GIVEN REQUEST:
Format the rows from the line containing "Trace the roads" through the line containing "road 2 (track): [(511,120),(401,0)]" as a two-column CSV with the headers instruction and reply, giving each instruction and its reply one line. Enclose every value in a single quoted field and replace any line breaks within it with spaces.

DATA SHOWN:
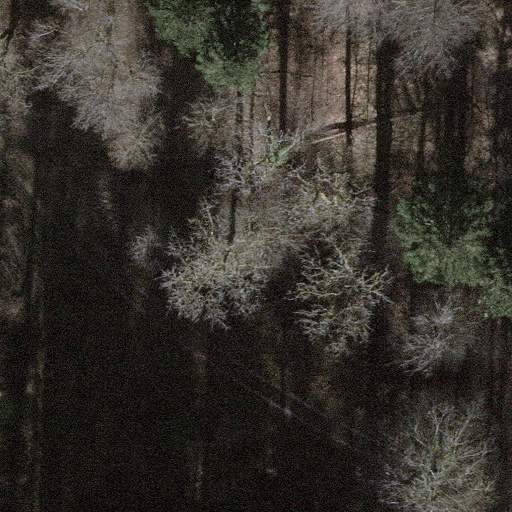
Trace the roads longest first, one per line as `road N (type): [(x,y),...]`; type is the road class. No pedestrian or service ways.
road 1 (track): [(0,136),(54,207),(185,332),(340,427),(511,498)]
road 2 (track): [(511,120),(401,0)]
--
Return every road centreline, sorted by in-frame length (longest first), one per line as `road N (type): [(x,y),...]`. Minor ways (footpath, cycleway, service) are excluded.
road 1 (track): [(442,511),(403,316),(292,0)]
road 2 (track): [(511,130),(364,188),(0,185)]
--
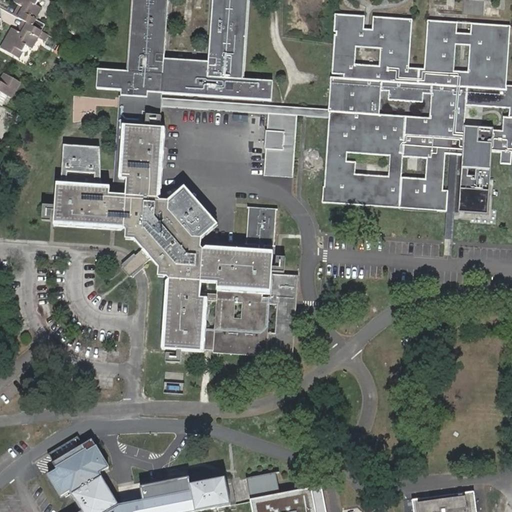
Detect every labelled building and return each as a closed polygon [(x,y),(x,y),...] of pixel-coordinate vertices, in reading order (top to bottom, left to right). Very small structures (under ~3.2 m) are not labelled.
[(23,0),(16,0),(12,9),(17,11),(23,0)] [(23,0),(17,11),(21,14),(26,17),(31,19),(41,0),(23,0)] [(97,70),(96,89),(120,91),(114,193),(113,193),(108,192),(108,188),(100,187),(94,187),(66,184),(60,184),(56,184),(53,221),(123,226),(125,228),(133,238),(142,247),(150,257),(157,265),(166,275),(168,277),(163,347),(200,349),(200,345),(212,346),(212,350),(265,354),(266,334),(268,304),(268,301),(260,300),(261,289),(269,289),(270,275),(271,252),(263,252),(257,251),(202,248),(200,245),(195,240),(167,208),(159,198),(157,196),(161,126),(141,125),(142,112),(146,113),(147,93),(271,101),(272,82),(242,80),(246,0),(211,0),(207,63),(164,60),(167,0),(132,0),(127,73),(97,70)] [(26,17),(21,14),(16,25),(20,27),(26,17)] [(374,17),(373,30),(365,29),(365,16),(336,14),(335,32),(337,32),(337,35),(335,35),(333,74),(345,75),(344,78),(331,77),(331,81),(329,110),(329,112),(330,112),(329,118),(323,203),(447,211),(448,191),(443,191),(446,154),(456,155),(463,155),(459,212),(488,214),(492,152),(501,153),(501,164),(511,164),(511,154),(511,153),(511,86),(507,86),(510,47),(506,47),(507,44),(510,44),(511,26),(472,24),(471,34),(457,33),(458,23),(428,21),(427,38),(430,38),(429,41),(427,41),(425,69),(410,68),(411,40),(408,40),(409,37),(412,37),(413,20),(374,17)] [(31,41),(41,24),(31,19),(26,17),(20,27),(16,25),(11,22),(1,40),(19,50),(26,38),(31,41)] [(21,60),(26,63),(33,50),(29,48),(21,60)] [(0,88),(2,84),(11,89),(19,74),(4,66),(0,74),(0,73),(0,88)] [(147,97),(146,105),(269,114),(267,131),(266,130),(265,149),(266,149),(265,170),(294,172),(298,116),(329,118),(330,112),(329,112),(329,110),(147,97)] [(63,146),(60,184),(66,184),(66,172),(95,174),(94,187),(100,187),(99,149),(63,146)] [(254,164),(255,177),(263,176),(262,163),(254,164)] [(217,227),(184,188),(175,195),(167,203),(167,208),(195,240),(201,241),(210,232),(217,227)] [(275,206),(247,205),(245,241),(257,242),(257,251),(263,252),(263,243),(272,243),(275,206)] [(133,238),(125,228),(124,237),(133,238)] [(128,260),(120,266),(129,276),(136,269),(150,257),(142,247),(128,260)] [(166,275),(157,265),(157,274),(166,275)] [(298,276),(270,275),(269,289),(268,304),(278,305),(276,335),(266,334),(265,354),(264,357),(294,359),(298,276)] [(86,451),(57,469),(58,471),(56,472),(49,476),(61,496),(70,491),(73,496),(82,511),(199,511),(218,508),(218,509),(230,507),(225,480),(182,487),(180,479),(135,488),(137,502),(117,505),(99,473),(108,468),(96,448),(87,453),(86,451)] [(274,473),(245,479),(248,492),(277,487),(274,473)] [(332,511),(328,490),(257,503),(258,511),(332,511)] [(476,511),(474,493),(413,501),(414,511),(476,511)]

FINISHED TASK:
instruction,reply
"Trace the roads longest first, one per line as `road N (type): [(x,y),...]`; type is the road class. No pedestrian or service ways.","road 1 (track): [(0,136),(54,207),(185,332),(340,427),(511,498)] road 2 (track): [(511,120),(401,0)]"